#### What you will do
Copy every line from the one that holds "RTC1 pin SDA: D8 -> A4" to the end of the records below, exactly and with nothing else, but without any pictures.
********************
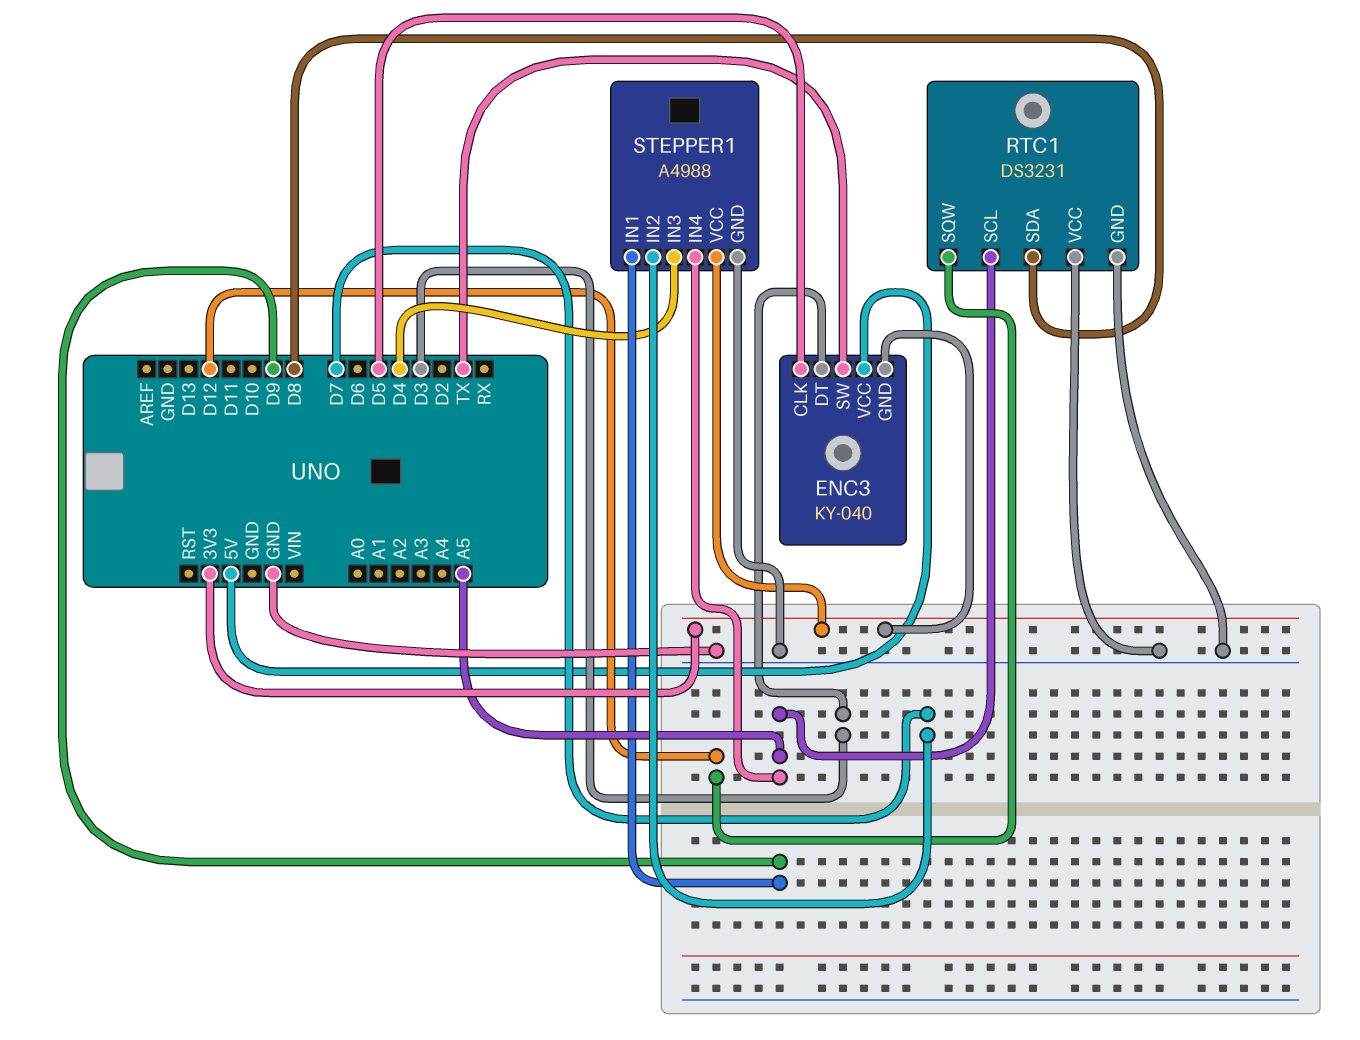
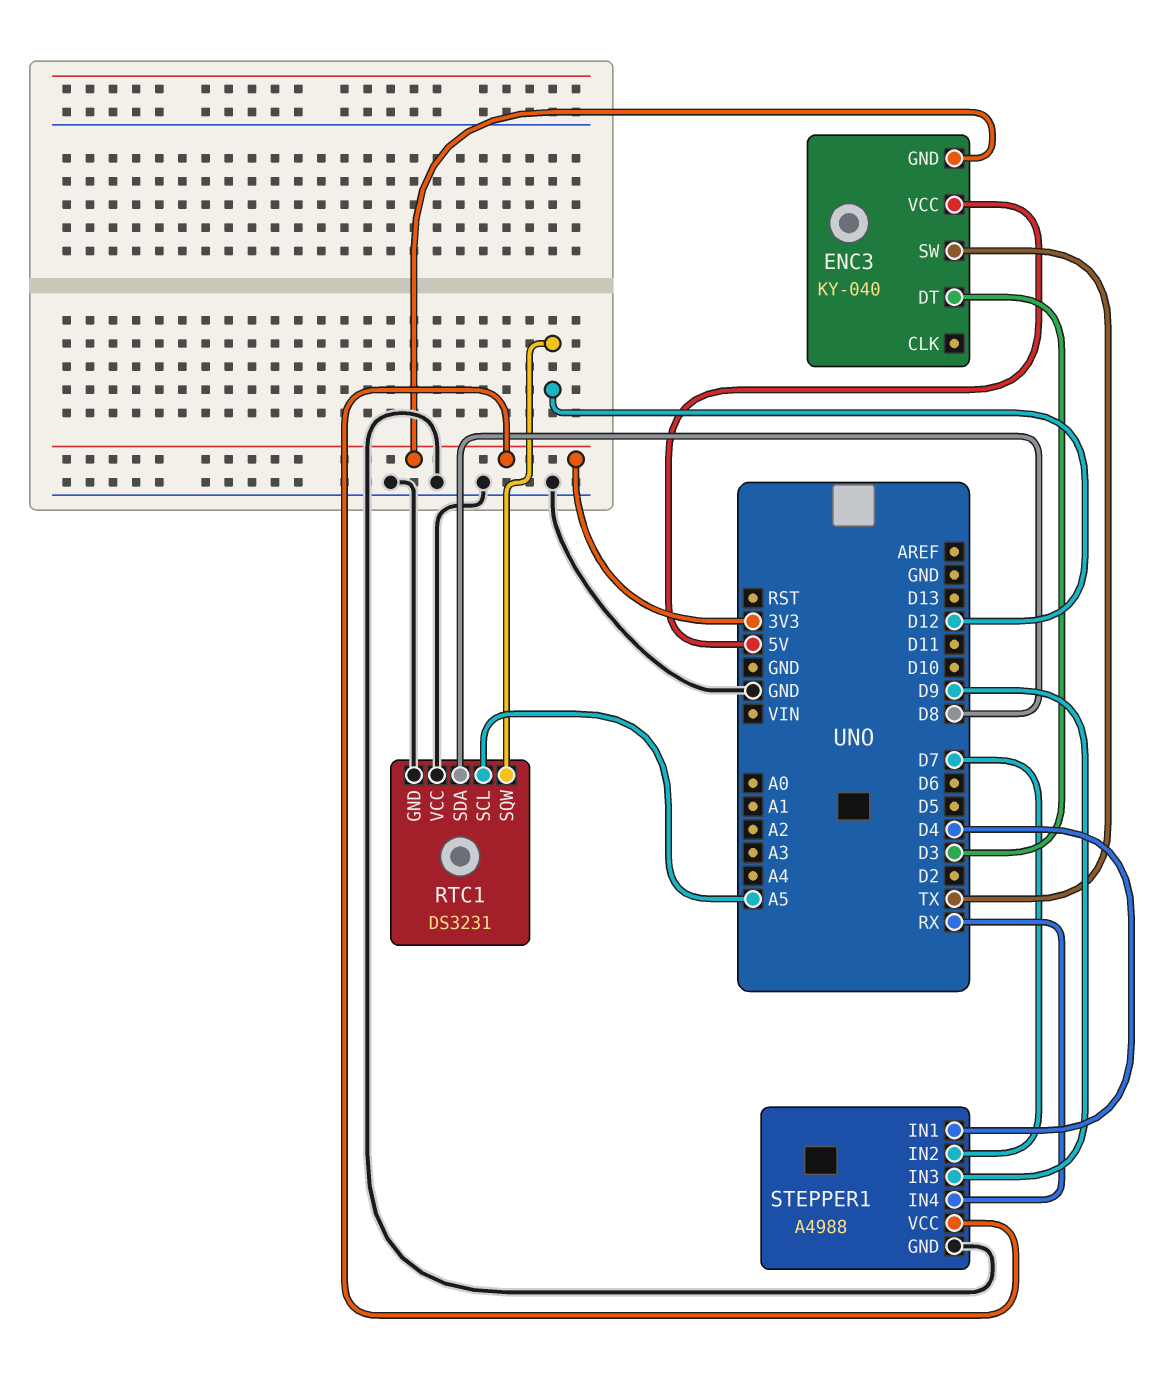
ENC3 pin CLK: D5 -> none
STEPPER1 pin IN1: D9 -> D4
STEPPER1 pin IN3: D4 -> D9
STEPPER1 pin IN4: A5 -> RX

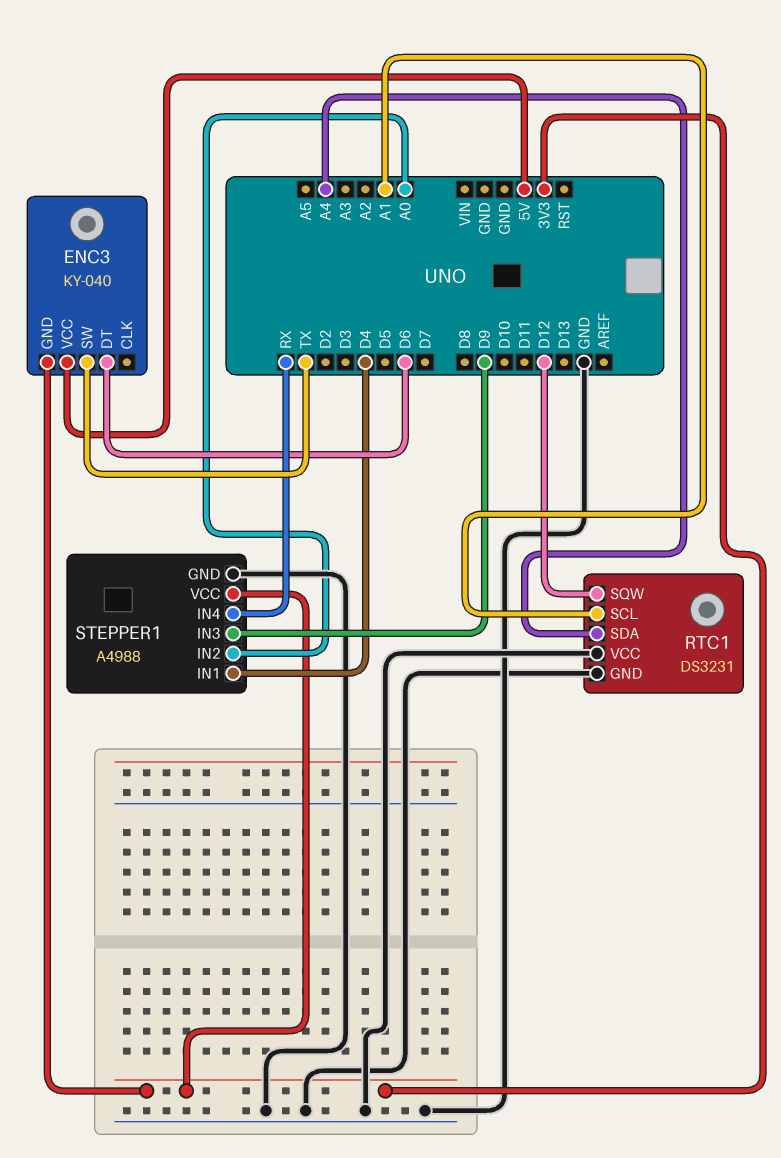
ENC3 pin DT: D3 -> D6
RTC1 pin SCL: A5 -> A1
RTC1 pin SDA: D8 -> A4
STEPPER1 pin IN2: D7 -> A0

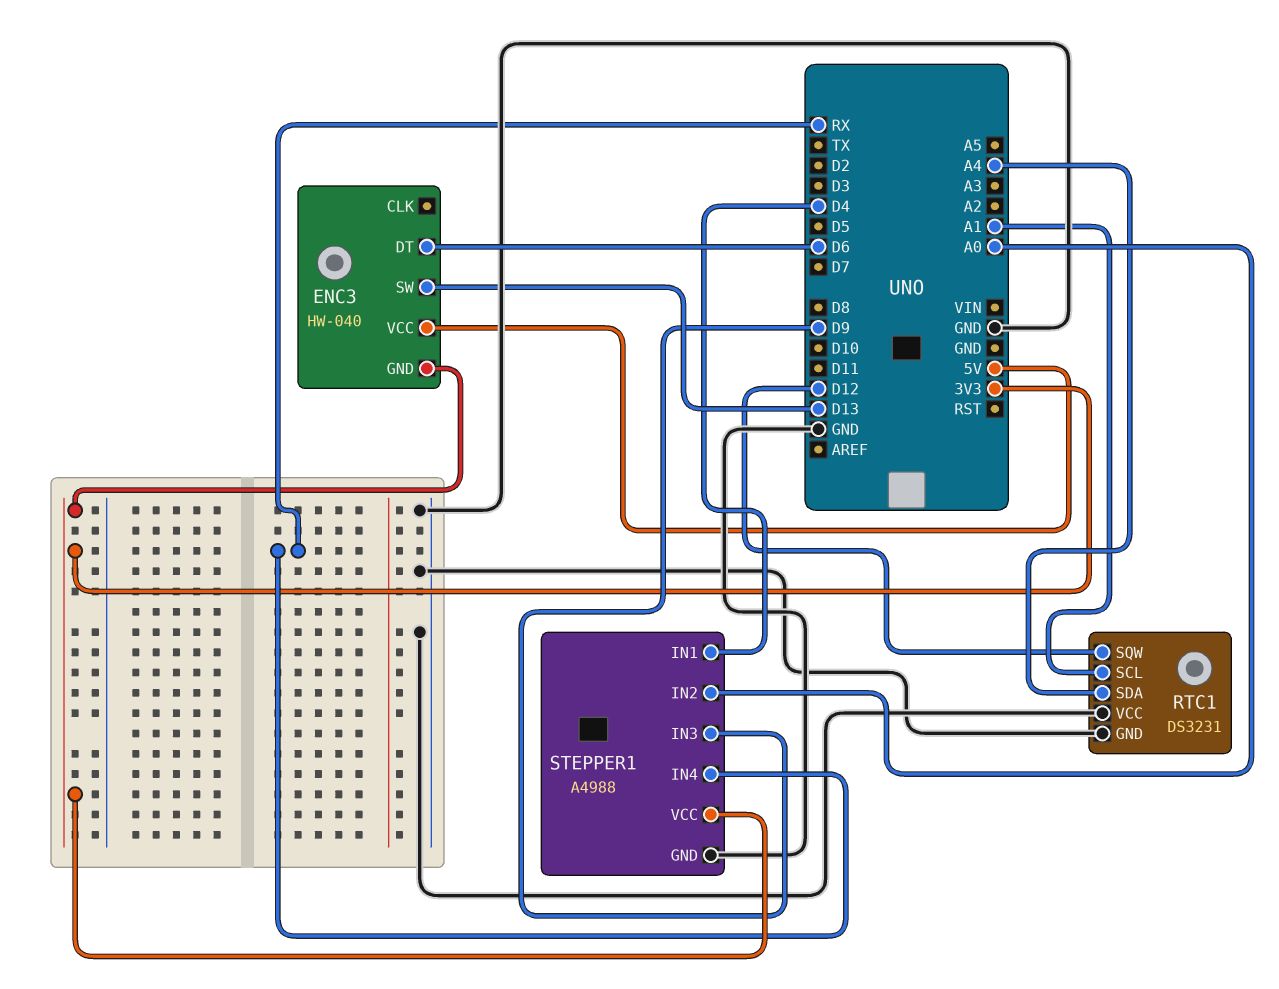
ENC3: KY-040 -> HW-040
ENC3 pin SW: TX -> D13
********************
#### Response to the exercise
RTC1 pin SDA: D8 -> A4
STEPPER1 pin IN2: D7 -> A0

ENC3: KY-040 -> HW-040
ENC3 pin SW: TX -> D13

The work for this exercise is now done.